* [Task statement] Leave out the pictures, then return the records word for word.

Spatial object tracking data
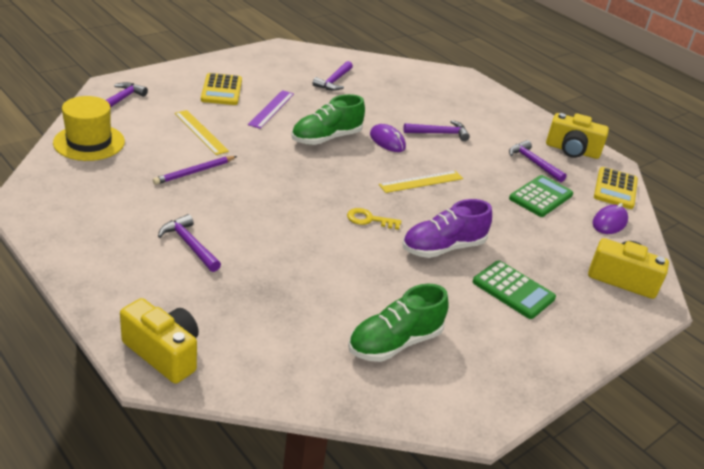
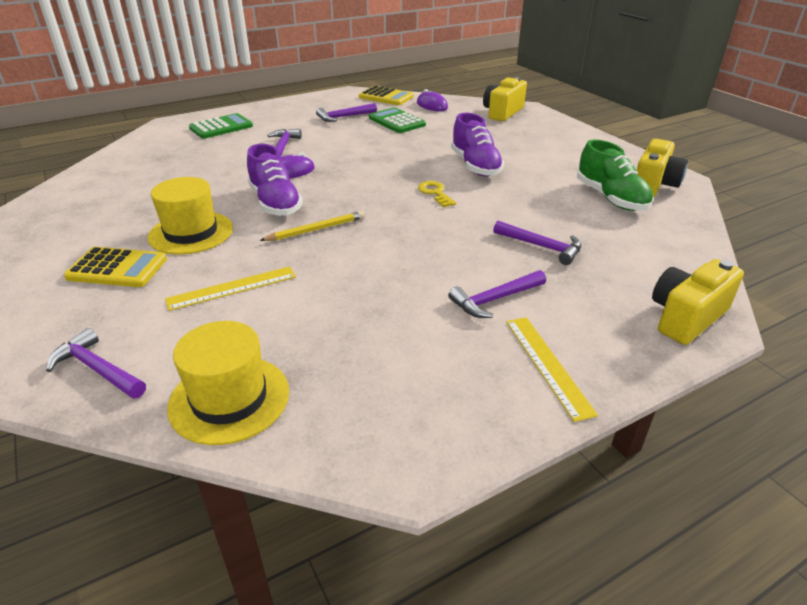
camera: 75 degrees left, 0 degrees up
(194, 172) = (335, 294): purple pencil -> none
(271, 109) = (191, 233): purple ruler -> yellow hat
(286, 159) = (316, 229): none -> yellow pencil
(326, 138) = (275, 203): green shoe -> purple shoe
(334, 81) = (140, 189): purple hammer -> purple hammer (542, 247)
(369, 219) = (435, 193): yellow key -> yellow key turned 135 degrees clockwise
(421, 181) = (370, 164): yellow ruler -> yellow ruler (547, 365)
(513, 290) = (526, 147): green calculator -> green calculator (221, 127)
(572, 150) = (327, 101): yellow camera -> yellow camera (654, 184)

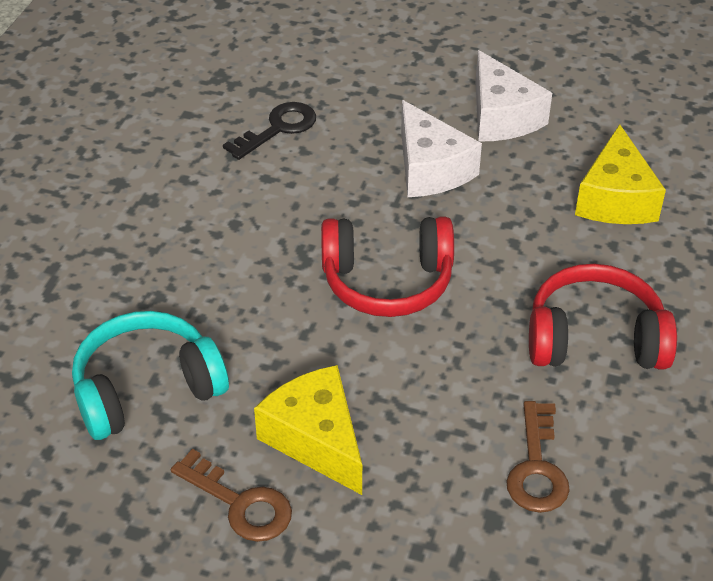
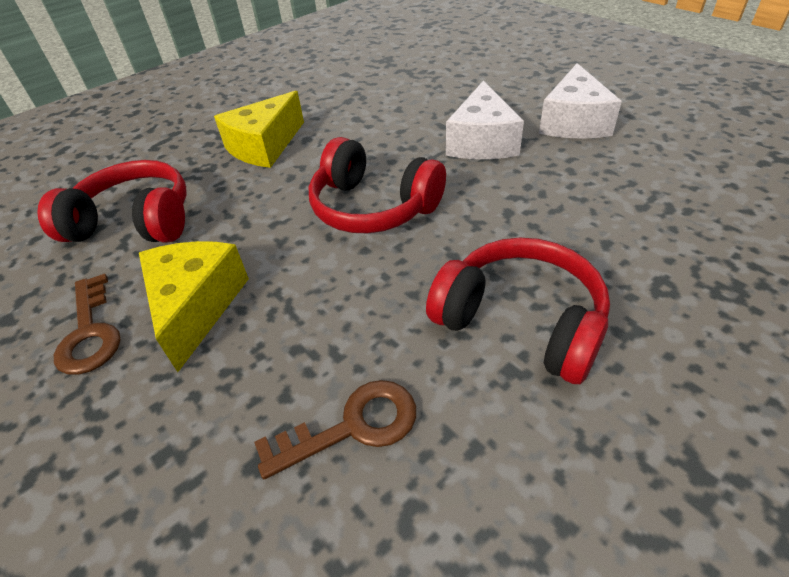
camera: 35 degrees right, 0 degrees up
(147, 389) = (135, 222): turquoise headphones -> red headphones
(278, 129) = (393, 93): black key -> none
(537, 467) = (352, 427): brown key -> brown key turned 150 degrees counterclockwise
(615, 198) = (637, 206): yellow cheese -> yellow cheese (264, 146)

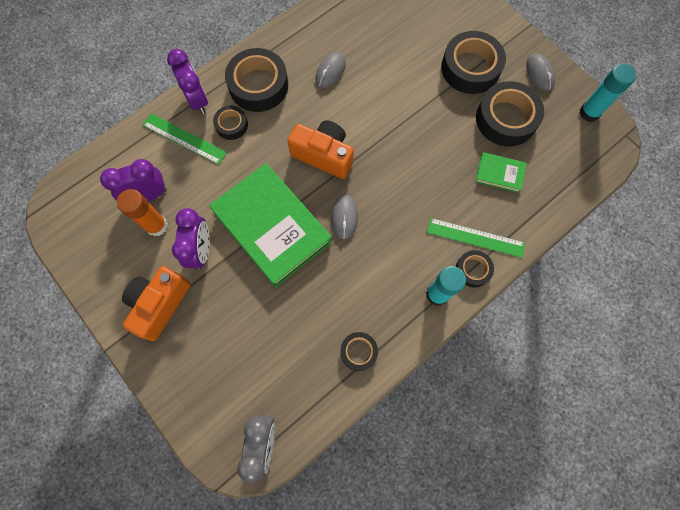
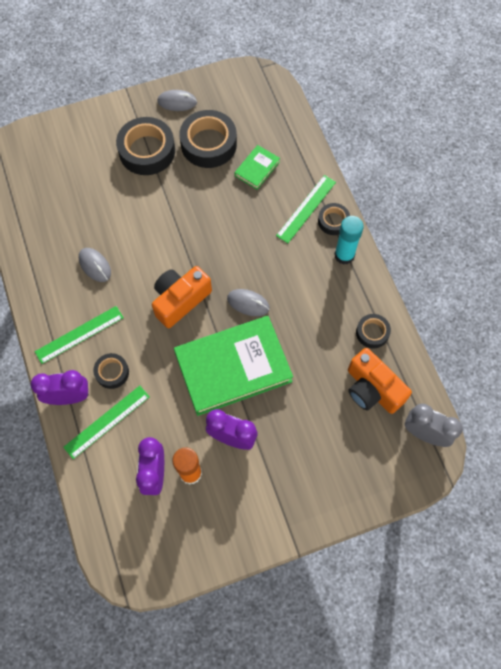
camera: 70 degrees left, 5 degrees down
(159, 304) = (271, 490): orange camera -> orange camera (372, 389)
(258, 85) = (79, 334): black tape -> green ruler
(589, 112) = (230, 82): turquoise glue stick -> none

* [Result below]
camera: 75 degrees left, 0 degrees up
(194, 172) = (335, 294): purple pencil -> none
(271, 109) = (191, 233): purple ruler -> yellow hat
(286, 159) = (316, 229): none -> yellow pencil
(326, 138) = (275, 203): green shoe -> purple shoe
(334, 81) = (140, 189): purple hammer -> purple hammer (542, 247)
(369, 219) = (435, 193): yellow key -> yellow key turned 135 degrees clockwise
(421, 181) = (370, 164): yellow ruler -> yellow ruler (547, 365)
(513, 290) = (526, 147): green calculator -> green calculator (221, 127)
(572, 150) = (327, 101): yellow camera -> yellow camera (654, 184)

camera: 35 degrees right, 0 degrees up
(147, 389) = (135, 222): turquoise headphones -> red headphones
(278, 129) = (393, 93): black key -> none
(537, 467) = (352, 427): brown key -> brown key turned 150 degrees counterclockwise
(615, 198) = (637, 206): yellow cheese -> yellow cheese (264, 146)

camera: 70 degrees left, 5 degrees down
(159, 304) = (271, 490): orange camera -> orange camera (372, 389)
(258, 85) = (79, 334): black tape -> green ruler
(589, 112) = (230, 82): turquoise glue stick -> none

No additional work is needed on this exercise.